[Aim of the task] Produce an exact copy of the lines below, starting at the first and ending with the line containing "R7: 13k (COM, U2/GP0) -> 13k (+24V, COM)".

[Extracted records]

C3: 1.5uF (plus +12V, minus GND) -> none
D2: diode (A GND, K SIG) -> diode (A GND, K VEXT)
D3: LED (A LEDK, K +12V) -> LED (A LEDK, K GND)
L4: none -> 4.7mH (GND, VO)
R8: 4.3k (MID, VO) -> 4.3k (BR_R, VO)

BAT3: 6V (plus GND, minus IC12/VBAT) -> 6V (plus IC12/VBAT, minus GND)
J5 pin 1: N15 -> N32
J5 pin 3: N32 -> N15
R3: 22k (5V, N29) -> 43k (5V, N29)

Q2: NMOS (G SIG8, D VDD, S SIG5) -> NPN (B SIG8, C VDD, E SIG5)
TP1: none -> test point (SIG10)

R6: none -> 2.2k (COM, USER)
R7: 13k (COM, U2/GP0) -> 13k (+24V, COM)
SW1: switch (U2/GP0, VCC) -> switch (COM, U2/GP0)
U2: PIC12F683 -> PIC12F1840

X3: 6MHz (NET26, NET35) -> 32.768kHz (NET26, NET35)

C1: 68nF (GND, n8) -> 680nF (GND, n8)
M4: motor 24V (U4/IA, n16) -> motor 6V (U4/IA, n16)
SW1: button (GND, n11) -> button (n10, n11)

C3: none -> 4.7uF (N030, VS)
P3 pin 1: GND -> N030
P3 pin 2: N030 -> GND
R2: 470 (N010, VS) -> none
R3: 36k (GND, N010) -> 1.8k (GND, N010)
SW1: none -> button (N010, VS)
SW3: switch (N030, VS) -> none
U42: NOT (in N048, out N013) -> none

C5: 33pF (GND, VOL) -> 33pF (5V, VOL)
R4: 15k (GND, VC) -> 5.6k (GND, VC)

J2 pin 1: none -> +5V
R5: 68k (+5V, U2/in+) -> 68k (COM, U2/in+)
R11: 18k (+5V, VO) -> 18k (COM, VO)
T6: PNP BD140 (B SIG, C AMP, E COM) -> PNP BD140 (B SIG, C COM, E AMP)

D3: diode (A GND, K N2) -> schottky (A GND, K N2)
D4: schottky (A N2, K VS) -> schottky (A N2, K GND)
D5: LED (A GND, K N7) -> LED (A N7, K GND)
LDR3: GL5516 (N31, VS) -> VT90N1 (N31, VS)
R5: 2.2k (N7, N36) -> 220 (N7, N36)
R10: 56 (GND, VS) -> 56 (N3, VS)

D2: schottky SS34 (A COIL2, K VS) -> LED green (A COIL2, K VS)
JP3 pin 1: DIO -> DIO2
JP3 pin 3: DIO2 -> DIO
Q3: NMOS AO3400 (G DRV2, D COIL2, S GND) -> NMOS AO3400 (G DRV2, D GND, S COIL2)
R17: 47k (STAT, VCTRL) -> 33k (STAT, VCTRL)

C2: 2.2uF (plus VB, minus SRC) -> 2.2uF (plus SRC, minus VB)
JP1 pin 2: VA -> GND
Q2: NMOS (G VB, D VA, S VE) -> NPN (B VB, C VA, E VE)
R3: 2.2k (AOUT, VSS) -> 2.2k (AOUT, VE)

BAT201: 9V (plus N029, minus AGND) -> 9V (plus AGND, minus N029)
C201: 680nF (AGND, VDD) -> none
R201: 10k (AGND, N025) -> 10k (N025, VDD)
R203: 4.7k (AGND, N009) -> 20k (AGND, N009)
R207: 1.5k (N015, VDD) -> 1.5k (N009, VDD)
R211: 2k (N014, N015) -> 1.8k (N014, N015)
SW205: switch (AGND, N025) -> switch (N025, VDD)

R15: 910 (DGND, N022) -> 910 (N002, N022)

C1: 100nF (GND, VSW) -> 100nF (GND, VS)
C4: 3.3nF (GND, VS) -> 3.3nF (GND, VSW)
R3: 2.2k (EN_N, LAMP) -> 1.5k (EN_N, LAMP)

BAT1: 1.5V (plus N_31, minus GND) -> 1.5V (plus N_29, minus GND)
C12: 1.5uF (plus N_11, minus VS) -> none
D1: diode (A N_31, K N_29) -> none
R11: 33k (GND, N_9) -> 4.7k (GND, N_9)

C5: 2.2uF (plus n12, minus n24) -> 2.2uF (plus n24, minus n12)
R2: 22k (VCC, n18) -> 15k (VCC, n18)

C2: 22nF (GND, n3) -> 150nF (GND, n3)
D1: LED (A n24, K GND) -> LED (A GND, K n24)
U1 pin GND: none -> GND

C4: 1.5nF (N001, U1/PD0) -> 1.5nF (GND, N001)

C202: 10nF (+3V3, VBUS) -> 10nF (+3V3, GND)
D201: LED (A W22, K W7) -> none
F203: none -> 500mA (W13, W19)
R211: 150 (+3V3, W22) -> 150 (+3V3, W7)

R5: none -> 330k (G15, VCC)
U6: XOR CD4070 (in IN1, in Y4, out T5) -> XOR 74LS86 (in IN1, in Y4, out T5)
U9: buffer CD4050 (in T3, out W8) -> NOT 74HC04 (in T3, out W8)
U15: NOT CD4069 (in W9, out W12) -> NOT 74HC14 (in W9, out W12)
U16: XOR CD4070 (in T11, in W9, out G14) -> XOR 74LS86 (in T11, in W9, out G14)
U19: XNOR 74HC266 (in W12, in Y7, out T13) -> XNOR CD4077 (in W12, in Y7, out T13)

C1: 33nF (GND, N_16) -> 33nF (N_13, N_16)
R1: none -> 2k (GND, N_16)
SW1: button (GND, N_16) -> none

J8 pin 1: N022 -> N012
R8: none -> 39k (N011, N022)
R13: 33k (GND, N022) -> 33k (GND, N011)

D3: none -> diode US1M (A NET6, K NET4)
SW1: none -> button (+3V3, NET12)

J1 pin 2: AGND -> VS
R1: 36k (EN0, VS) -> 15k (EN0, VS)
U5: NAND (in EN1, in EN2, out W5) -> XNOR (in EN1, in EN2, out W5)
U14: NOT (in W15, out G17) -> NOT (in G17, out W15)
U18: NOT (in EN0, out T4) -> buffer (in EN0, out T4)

[Solved problem]
C3: 1.5uF (plus +12V, minus GND) -> none
D2: diode (A GND, K SIG) -> diode (A GND, K VEXT)
D3: LED (A LEDK, K +12V) -> LED (A LEDK, K GND)
L4: none -> 4.7mH (GND, VO)
R8: 4.3k (MID, VO) -> 4.3k (BR_R, VO)

BAT3: 6V (plus GND, minus IC12/VBAT) -> 6V (plus IC12/VBAT, minus GND)
J5 pin 1: N15 -> N32
J5 pin 3: N32 -> N15
R3: 22k (5V, N29) -> 43k (5V, N29)

Q2: NMOS (G SIG8, D VDD, S SIG5) -> NPN (B SIG8, C VDD, E SIG5)
TP1: none -> test point (SIG10)

R6: none -> 2.2k (COM, USER)
R7: 13k (COM, U2/GP0) -> 13k (+24V, COM)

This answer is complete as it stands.